Stored items from a collection
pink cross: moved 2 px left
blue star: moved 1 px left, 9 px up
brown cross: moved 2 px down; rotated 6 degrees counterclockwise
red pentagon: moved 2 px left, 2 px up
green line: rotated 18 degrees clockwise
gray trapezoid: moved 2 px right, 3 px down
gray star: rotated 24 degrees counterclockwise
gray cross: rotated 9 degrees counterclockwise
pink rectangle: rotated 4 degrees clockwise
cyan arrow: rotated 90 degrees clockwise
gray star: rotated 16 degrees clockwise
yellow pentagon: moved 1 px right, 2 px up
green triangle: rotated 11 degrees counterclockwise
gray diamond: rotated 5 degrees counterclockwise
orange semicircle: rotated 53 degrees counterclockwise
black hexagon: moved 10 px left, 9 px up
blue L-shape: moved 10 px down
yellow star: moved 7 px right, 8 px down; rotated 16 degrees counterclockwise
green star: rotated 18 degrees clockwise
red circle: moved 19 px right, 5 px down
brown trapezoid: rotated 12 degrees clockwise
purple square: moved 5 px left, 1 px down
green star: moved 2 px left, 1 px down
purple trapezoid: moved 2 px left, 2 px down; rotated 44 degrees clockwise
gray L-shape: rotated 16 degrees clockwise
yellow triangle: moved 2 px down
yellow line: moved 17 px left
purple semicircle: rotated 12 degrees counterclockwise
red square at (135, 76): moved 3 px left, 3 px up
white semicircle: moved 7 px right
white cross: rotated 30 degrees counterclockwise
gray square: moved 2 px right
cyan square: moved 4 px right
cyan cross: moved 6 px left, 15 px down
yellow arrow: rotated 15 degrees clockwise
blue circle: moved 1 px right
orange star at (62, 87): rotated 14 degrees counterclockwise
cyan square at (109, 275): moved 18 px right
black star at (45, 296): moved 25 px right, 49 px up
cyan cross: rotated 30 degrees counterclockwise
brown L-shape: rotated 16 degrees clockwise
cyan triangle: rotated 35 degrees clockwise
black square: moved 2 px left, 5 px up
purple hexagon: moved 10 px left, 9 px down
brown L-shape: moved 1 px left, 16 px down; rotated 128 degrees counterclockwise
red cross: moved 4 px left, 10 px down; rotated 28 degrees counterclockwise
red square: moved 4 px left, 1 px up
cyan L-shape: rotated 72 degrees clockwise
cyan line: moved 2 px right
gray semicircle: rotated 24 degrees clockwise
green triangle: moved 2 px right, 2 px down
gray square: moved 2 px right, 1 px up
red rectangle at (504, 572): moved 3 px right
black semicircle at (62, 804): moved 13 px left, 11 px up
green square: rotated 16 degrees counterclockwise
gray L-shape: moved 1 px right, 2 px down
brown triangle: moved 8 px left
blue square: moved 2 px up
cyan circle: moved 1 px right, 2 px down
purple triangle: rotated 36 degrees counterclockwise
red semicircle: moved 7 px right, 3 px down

Your instructions
Which lines above run from the one containing "purple trapezoid: moved" to the one containing "cyan cross: moved 6 px left, 15 px down"? Give them again exactly, both ends included.

Response box
purple trapezoid: moved 2 px left, 2 px down; rotated 44 degrees clockwise
gray L-shape: rotated 16 degrees clockwise
yellow triangle: moved 2 px down
yellow line: moved 17 px left
purple semicircle: rotated 12 degrees counterclockwise
red square at (135, 76): moved 3 px left, 3 px up
white semicircle: moved 7 px right
white cross: rotated 30 degrees counterclockwise
gray square: moved 2 px right
cyan square: moved 4 px right
cyan cross: moved 6 px left, 15 px down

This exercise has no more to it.